Work request |
The answer must consist of every line in the records that contains the word "objects".

Satellite object listings |

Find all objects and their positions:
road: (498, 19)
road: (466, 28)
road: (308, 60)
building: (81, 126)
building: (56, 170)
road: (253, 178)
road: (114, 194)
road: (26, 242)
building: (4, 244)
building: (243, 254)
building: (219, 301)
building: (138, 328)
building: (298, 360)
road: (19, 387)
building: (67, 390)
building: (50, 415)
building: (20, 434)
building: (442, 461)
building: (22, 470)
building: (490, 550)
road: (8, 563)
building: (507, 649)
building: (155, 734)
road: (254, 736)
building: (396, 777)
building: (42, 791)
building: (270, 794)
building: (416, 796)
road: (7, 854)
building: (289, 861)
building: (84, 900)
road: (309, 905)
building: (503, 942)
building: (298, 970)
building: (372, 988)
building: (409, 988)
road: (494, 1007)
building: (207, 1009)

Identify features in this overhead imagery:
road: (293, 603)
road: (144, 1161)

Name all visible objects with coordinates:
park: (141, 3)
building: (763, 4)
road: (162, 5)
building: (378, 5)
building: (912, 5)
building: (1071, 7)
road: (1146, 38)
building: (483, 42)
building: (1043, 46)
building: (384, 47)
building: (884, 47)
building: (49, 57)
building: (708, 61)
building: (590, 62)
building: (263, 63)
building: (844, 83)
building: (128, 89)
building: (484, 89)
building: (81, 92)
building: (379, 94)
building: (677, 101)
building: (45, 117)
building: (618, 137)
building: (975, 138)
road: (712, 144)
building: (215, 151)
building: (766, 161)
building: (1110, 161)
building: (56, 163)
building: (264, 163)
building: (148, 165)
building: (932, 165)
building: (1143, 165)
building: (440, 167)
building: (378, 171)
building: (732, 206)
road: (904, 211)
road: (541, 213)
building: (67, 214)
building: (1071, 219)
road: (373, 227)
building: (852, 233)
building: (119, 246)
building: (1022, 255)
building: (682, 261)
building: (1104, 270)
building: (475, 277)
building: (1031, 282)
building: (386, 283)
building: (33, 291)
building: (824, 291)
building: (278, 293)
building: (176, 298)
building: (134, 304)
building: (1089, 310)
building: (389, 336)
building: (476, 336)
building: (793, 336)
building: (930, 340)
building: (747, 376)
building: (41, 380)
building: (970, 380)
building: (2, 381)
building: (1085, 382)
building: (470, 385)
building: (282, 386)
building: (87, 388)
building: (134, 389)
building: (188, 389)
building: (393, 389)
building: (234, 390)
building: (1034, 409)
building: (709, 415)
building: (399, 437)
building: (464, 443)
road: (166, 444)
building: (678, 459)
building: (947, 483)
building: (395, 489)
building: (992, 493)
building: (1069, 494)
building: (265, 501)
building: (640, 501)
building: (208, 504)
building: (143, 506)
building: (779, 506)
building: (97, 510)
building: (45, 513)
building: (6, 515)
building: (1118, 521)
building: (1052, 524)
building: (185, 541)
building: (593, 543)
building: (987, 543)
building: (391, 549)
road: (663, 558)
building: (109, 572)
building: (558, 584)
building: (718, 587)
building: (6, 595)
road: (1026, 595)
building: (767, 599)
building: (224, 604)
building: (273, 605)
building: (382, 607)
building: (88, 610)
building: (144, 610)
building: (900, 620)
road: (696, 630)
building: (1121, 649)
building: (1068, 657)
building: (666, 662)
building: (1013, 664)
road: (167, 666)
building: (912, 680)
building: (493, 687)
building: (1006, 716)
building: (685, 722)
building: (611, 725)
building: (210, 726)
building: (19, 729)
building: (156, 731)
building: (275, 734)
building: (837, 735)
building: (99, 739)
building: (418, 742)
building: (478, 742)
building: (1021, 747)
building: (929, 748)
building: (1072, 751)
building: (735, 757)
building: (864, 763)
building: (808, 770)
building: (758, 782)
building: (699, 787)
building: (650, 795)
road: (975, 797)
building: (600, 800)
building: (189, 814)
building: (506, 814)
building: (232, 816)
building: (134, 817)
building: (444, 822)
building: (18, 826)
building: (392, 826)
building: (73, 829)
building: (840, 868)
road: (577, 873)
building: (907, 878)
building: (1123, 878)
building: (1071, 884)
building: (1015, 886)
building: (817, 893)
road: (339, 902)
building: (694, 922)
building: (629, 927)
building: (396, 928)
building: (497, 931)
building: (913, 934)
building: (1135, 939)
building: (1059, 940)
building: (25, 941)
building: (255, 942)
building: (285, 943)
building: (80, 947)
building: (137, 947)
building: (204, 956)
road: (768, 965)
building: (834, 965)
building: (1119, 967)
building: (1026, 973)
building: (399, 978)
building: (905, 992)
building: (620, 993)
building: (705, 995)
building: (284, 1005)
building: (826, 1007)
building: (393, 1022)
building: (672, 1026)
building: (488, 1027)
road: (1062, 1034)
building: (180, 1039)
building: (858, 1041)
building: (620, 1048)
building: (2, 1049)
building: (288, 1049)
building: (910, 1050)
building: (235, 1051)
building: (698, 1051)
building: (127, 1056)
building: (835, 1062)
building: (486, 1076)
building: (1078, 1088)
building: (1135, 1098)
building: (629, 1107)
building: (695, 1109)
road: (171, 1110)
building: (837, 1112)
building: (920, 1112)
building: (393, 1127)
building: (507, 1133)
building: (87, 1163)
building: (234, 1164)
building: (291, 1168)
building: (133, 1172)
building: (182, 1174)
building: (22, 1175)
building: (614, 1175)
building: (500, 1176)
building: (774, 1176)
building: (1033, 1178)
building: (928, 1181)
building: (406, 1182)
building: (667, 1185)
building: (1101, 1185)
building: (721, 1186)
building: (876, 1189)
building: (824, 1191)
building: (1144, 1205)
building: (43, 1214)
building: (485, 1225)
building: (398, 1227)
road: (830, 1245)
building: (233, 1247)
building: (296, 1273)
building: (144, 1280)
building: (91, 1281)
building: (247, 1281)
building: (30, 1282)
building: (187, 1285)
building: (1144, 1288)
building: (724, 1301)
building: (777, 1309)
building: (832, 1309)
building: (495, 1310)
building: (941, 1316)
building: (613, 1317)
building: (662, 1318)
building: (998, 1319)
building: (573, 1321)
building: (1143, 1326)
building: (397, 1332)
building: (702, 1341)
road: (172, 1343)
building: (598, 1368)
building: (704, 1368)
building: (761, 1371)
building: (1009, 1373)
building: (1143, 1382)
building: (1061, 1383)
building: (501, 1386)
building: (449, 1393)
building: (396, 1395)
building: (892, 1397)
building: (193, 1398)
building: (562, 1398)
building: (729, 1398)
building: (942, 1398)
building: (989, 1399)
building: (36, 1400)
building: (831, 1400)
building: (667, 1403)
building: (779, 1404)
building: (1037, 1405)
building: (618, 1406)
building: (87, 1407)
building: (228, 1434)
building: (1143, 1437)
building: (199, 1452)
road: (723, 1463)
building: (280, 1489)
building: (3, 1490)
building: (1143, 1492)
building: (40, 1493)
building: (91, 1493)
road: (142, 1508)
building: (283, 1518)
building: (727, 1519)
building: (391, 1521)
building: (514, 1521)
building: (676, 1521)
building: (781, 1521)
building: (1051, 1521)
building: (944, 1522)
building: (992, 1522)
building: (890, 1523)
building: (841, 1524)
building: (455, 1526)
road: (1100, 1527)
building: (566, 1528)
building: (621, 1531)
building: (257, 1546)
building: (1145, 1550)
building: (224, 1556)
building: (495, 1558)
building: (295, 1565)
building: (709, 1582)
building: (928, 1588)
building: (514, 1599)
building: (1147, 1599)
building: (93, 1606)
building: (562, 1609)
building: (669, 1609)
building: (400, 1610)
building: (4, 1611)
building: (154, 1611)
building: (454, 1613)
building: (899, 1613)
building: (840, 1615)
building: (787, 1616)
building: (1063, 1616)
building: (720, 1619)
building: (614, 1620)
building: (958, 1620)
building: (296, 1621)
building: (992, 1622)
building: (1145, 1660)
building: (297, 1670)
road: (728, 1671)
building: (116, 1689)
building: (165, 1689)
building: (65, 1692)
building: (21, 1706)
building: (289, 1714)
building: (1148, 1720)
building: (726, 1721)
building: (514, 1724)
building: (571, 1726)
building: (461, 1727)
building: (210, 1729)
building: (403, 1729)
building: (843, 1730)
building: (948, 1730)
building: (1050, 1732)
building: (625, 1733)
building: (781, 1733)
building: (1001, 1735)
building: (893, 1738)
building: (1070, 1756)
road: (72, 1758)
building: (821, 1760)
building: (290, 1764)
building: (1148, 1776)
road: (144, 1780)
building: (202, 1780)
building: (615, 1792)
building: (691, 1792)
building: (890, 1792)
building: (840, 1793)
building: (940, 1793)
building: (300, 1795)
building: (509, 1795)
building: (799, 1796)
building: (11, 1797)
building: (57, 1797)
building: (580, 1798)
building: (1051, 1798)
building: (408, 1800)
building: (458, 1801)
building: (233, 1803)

Written response |
Find all objects and their positions:
Name all visible objects with coordinates:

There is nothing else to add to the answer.